> DATA SUPPLIED
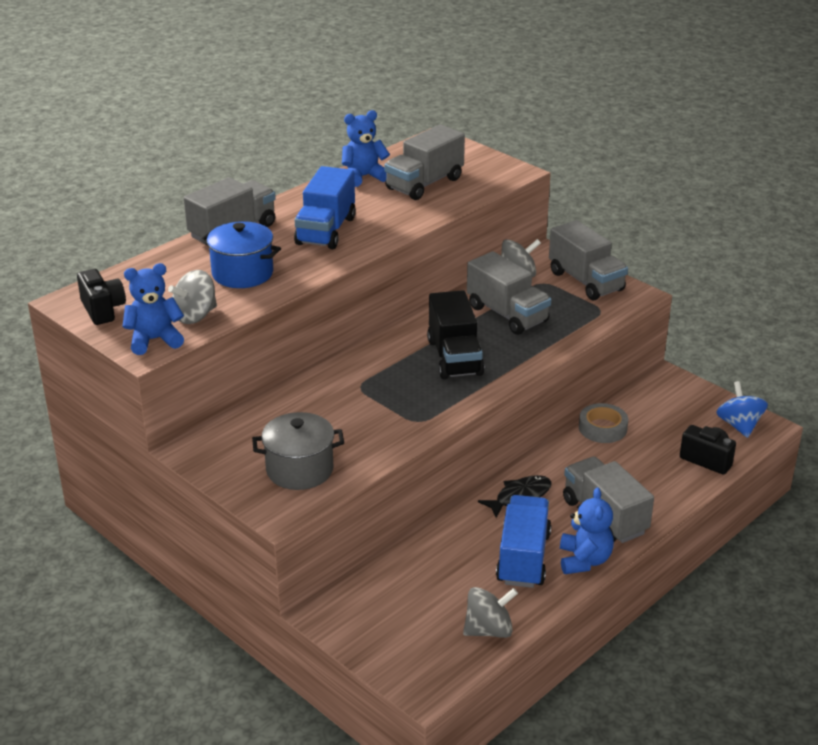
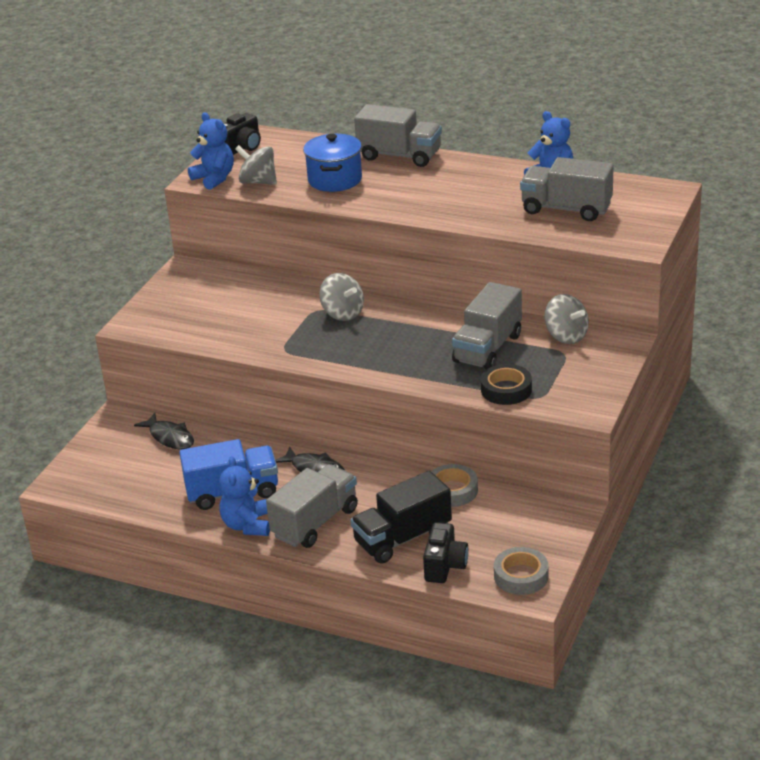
camera: 70 degrees right, 0 degrees up
(299, 470) = (187, 318): grey pot -> none
(326, 231) = (434, 191): blue truck -> none
(395, 582) = (170, 437): none -> black fish
(454, 357) = (392, 341): black truck -> black truck (402, 538)
(489, 630) = (135, 497): grey spinning top -> grey spinning top (342, 313)
(579, 322) = (506, 390): none -> black tape
(584, 560) = (247, 525): blue teddy bear -> blue teddy bear turned 105 degrees clockwise
(586, 281) = (588, 376): grey truck -> none
(739, 425) = (521, 576): blue spinning top -> grey tape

> REQUIRED ACTION
If a line above holds the string "degrees", return it as it stands.

> EXERCISE SOLUTION
camera: 70 degrees right, 0 degrees up
(584, 560) = (247, 525): blue teddy bear -> blue teddy bear turned 105 degrees clockwise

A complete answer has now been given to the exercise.